Search the entries for the word "semicircle" and report each line that has it.

↓

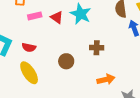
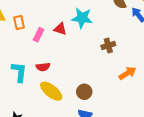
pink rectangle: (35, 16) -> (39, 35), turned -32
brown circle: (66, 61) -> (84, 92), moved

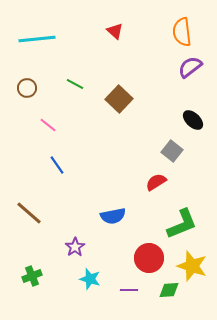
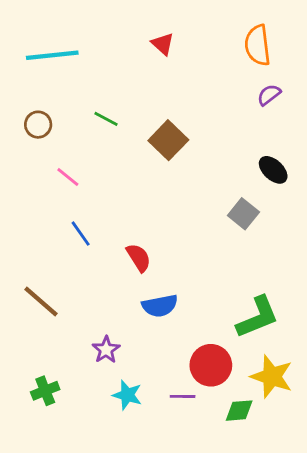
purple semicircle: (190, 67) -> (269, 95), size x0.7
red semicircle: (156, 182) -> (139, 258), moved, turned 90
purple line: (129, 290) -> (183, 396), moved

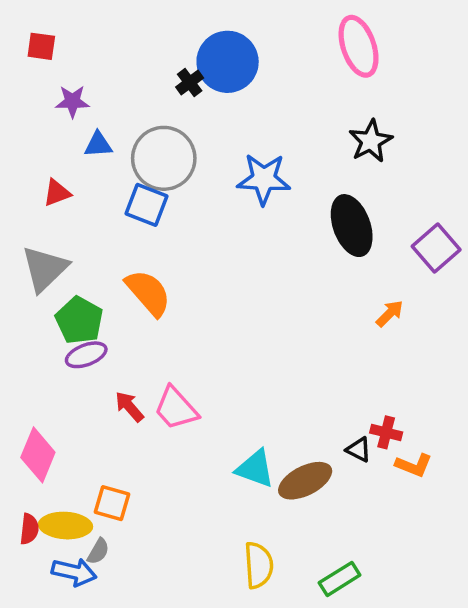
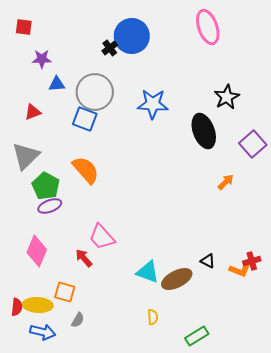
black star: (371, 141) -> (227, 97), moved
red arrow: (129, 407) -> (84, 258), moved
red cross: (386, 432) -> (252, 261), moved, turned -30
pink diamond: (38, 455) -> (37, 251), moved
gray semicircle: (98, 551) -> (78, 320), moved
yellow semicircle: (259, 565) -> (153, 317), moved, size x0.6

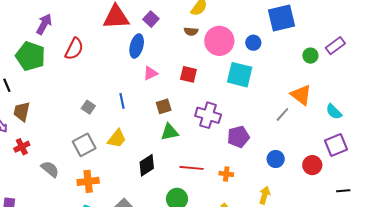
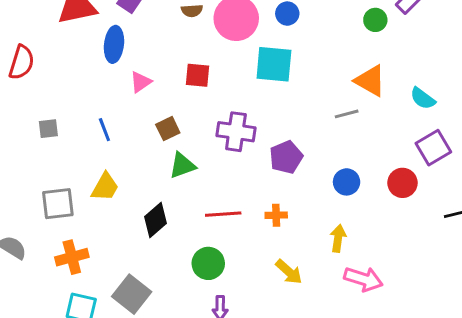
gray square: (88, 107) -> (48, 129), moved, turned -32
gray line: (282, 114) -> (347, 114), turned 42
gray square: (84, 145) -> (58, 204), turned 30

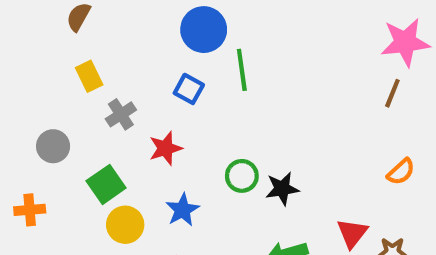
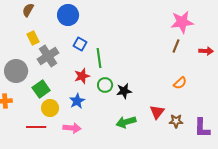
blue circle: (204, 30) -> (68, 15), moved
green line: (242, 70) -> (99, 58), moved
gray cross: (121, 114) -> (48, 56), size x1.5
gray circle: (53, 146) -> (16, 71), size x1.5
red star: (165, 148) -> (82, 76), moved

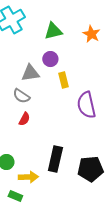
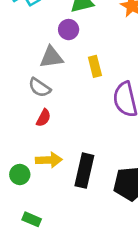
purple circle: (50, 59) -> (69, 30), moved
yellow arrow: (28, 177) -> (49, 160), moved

↑

Answer -
purple semicircle: (190, 67) -> (269, 95), size x0.7
red semicircle: (156, 182) -> (139, 258), moved, turned 90
gray semicircle: (98, 551) -> (78, 320), moved
yellow semicircle: (259, 565) -> (153, 317), moved, size x0.6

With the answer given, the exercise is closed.